# WHAT YOU NEED TO DO
Set down the entries below once more, precisely as they stand.

# LISTED RECORDS

☆ ☆ ☆ ☆

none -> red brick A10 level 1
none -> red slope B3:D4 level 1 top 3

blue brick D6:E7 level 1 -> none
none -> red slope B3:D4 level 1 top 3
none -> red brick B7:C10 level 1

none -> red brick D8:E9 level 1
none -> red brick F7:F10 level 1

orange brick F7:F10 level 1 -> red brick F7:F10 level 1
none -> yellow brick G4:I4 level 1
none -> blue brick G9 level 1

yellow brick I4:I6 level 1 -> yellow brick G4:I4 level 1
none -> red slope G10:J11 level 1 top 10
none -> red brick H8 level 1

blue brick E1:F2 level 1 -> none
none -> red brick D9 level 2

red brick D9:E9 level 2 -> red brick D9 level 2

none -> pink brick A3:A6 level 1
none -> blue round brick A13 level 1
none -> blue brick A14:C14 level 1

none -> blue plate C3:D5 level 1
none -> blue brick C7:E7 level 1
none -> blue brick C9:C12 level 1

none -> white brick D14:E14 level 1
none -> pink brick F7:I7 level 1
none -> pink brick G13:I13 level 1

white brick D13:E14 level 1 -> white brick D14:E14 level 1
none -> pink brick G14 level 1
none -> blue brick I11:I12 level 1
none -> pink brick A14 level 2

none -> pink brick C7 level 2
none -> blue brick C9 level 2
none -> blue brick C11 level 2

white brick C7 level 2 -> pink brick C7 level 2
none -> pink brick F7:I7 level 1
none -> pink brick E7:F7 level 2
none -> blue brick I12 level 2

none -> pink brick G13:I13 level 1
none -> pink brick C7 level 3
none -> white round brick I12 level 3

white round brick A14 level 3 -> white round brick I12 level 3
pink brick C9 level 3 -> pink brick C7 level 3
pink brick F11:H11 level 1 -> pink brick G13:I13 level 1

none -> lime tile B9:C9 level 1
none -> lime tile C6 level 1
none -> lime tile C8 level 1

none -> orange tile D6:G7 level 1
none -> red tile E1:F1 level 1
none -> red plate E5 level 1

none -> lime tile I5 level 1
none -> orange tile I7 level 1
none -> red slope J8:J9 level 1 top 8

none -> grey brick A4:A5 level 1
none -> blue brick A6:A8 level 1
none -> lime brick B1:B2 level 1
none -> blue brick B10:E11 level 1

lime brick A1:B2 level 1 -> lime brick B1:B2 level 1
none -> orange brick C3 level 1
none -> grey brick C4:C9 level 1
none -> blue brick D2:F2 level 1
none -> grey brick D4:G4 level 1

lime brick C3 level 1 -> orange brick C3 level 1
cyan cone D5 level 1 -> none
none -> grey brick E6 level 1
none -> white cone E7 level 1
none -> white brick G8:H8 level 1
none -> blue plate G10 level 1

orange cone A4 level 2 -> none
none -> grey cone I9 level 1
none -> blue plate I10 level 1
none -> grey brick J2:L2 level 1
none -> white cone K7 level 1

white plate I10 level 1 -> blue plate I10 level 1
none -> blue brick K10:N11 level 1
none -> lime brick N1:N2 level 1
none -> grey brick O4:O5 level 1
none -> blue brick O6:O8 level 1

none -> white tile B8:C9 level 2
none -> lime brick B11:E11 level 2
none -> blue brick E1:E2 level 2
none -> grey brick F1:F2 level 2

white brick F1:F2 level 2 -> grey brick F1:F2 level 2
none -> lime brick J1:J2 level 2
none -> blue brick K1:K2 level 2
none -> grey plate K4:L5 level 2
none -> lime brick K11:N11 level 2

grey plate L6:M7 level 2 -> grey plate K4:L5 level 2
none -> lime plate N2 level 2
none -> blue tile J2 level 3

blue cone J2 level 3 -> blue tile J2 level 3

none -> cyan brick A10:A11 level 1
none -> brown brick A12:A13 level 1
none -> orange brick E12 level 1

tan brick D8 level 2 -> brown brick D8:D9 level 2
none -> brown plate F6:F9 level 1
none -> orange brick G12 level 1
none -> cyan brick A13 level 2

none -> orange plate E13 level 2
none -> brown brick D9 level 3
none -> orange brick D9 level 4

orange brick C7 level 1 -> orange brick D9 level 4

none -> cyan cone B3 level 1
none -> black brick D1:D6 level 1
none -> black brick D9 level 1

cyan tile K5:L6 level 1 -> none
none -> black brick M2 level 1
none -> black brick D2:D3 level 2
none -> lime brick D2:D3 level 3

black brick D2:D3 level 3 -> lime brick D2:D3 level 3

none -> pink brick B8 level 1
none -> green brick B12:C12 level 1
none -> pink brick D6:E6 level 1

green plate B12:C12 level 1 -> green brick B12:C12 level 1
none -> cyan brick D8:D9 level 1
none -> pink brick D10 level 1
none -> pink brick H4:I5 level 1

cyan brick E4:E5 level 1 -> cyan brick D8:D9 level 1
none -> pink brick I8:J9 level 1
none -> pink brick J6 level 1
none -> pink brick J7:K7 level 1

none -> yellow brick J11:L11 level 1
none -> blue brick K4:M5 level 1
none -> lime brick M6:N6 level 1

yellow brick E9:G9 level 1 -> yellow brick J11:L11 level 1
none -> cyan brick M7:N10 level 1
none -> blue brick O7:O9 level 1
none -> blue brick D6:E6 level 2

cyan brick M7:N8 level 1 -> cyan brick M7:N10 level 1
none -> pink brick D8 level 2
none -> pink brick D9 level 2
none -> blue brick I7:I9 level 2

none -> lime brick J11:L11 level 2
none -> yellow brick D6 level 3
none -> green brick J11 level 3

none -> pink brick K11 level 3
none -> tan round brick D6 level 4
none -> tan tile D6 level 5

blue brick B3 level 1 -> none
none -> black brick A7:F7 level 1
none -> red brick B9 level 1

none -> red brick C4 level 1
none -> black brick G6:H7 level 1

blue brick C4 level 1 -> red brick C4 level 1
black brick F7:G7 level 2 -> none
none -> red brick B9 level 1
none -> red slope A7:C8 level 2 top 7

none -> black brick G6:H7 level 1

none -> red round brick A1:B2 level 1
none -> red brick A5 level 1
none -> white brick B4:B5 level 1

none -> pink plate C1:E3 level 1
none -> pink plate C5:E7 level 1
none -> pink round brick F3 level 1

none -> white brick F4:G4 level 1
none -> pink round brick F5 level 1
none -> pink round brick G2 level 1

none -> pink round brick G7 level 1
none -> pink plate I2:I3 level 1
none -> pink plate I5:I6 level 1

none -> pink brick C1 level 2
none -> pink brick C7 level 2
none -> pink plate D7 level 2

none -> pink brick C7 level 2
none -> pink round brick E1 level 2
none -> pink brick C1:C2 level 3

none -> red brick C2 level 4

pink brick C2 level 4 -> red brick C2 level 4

☆ ☆ ☆ ☆

# COMPLETED TASK
none -> red brick A10 level 1
none -> red slope B3:D4 level 1 top 3

blue brick D6:E7 level 1 -> none
none -> red slope B3:D4 level 1 top 3
none -> red brick B7:C10 level 1

none -> red brick D8:E9 level 1
none -> red brick F7:F10 level 1

orange brick F7:F10 level 1 -> red brick F7:F10 level 1
none -> yellow brick G4:I4 level 1
none -> blue brick G9 level 1

yellow brick I4:I6 level 1 -> yellow brick G4:I4 level 1
none -> red slope G10:J11 level 1 top 10
none -> red brick H8 level 1

blue brick E1:F2 level 1 -> none
none -> red brick D9 level 2

red brick D9:E9 level 2 -> red brick D9 level 2

none -> pink brick A3:A6 level 1
none -> blue round brick A13 level 1
none -> blue brick A14:C14 level 1

none -> blue plate C3:D5 level 1
none -> blue brick C7:E7 level 1
none -> blue brick C9:C12 level 1

none -> white brick D14:E14 level 1
none -> pink brick F7:I7 level 1
none -> pink brick G13:I13 level 1

white brick D13:E14 level 1 -> white brick D14:E14 level 1
none -> pink brick G14 level 1
none -> blue brick I11:I12 level 1
none -> pink brick A14 level 2

none -> pink brick C7 level 2
none -> blue brick C9 level 2
none -> blue brick C11 level 2

white brick C7 level 2 -> pink brick C7 level 2
none -> pink brick F7:I7 level 1
none -> pink brick E7:F7 level 2
none -> blue brick I12 level 2

none -> pink brick G13:I13 level 1
none -> pink brick C7 level 3
none -> white round brick I12 level 3

white round brick A14 level 3 -> white round brick I12 level 3
pink brick C9 level 3 -> pink brick C7 level 3
pink brick F11:H11 level 1 -> pink brick G13:I13 level 1

none -> lime tile B9:C9 level 1
none -> lime tile C6 level 1
none -> lime tile C8 level 1

none -> orange tile D6:G7 level 1
none -> red tile E1:F1 level 1
none -> red plate E5 level 1

none -> lime tile I5 level 1
none -> orange tile I7 level 1
none -> red slope J8:J9 level 1 top 8

none -> grey brick A4:A5 level 1
none -> blue brick A6:A8 level 1
none -> lime brick B1:B2 level 1
none -> blue brick B10:E11 level 1

lime brick A1:B2 level 1 -> lime brick B1:B2 level 1
none -> orange brick C3 level 1
none -> grey brick C4:C9 level 1
none -> blue brick D2:F2 level 1
none -> grey brick D4:G4 level 1

lime brick C3 level 1 -> orange brick C3 level 1
cyan cone D5 level 1 -> none
none -> grey brick E6 level 1
none -> white cone E7 level 1
none -> white brick G8:H8 level 1
none -> blue plate G10 level 1

orange cone A4 level 2 -> none
none -> grey cone I9 level 1
none -> blue plate I10 level 1
none -> grey brick J2:L2 level 1
none -> white cone K7 level 1

white plate I10 level 1 -> blue plate I10 level 1
none -> blue brick K10:N11 level 1
none -> lime brick N1:N2 level 1
none -> grey brick O4:O5 level 1
none -> blue brick O6:O8 level 1

none -> white tile B8:C9 level 2
none -> lime brick B11:E11 level 2
none -> blue brick E1:E2 level 2
none -> grey brick F1:F2 level 2

white brick F1:F2 level 2 -> grey brick F1:F2 level 2
none -> lime brick J1:J2 level 2
none -> blue brick K1:K2 level 2
none -> grey plate K4:L5 level 2
none -> lime brick K11:N11 level 2

grey plate L6:M7 level 2 -> grey plate K4:L5 level 2
none -> lime plate N2 level 2
none -> blue tile J2 level 3

blue cone J2 level 3 -> blue tile J2 level 3

none -> cyan brick A10:A11 level 1
none -> brown brick A12:A13 level 1
none -> orange brick E12 level 1

tan brick D8 level 2 -> brown brick D8:D9 level 2
none -> brown plate F6:F9 level 1
none -> orange brick G12 level 1
none -> cyan brick A13 level 2

none -> orange plate E13 level 2
none -> brown brick D9 level 3
none -> orange brick D9 level 4

orange brick C7 level 1 -> orange brick D9 level 4

none -> cyan cone B3 level 1
none -> black brick D1:D6 level 1
none -> black brick D9 level 1

cyan tile K5:L6 level 1 -> none
none -> black brick M2 level 1
none -> black brick D2:D3 level 2
none -> lime brick D2:D3 level 3

black brick D2:D3 level 3 -> lime brick D2:D3 level 3

none -> pink brick B8 level 1
none -> green brick B12:C12 level 1
none -> pink brick D6:E6 level 1

green plate B12:C12 level 1 -> green brick B12:C12 level 1
none -> cyan brick D8:D9 level 1
none -> pink brick D10 level 1
none -> pink brick H4:I5 level 1

cyan brick E4:E5 level 1 -> cyan brick D8:D9 level 1
none -> pink brick I8:J9 level 1
none -> pink brick J6 level 1
none -> pink brick J7:K7 level 1

none -> yellow brick J11:L11 level 1
none -> blue brick K4:M5 level 1
none -> lime brick M6:N6 level 1

yellow brick E9:G9 level 1 -> yellow brick J11:L11 level 1
none -> cyan brick M7:N10 level 1
none -> blue brick O7:O9 level 1
none -> blue brick D6:E6 level 2

cyan brick M7:N8 level 1 -> cyan brick M7:N10 level 1
none -> pink brick D8 level 2
none -> pink brick D9 level 2
none -> blue brick I7:I9 level 2

none -> lime brick J11:L11 level 2
none -> yellow brick D6 level 3
none -> green brick J11 level 3

none -> pink brick K11 level 3
none -> tan round brick D6 level 4
none -> tan tile D6 level 5

blue brick B3 level 1 -> none
none -> black brick A7:F7 level 1
none -> red brick B9 level 1

none -> red brick C4 level 1
none -> black brick G6:H7 level 1

blue brick C4 level 1 -> red brick C4 level 1
black brick F7:G7 level 2 -> none
none -> red brick B9 level 1
none -> red slope A7:C8 level 2 top 7

none -> black brick G6:H7 level 1

none -> red round brick A1:B2 level 1
none -> red brick A5 level 1
none -> white brick B4:B5 level 1

none -> pink plate C1:E3 level 1
none -> pink plate C5:E7 level 1
none -> pink round brick F3 level 1

none -> white brick F4:G4 level 1
none -> pink round brick F5 level 1
none -> pink round brick G2 level 1

none -> pink round brick G7 level 1
none -> pink plate I2:I3 level 1
none -> pink plate I5:I6 level 1

none -> pink brick C1 level 2
none -> pink brick C7 level 2
none -> pink plate D7 level 2

none -> pink brick C7 level 2
none -> pink round brick E1 level 2
none -> pink brick C1:C2 level 3

none -> red brick C2 level 4

pink brick C2 level 4 -> red brick C2 level 4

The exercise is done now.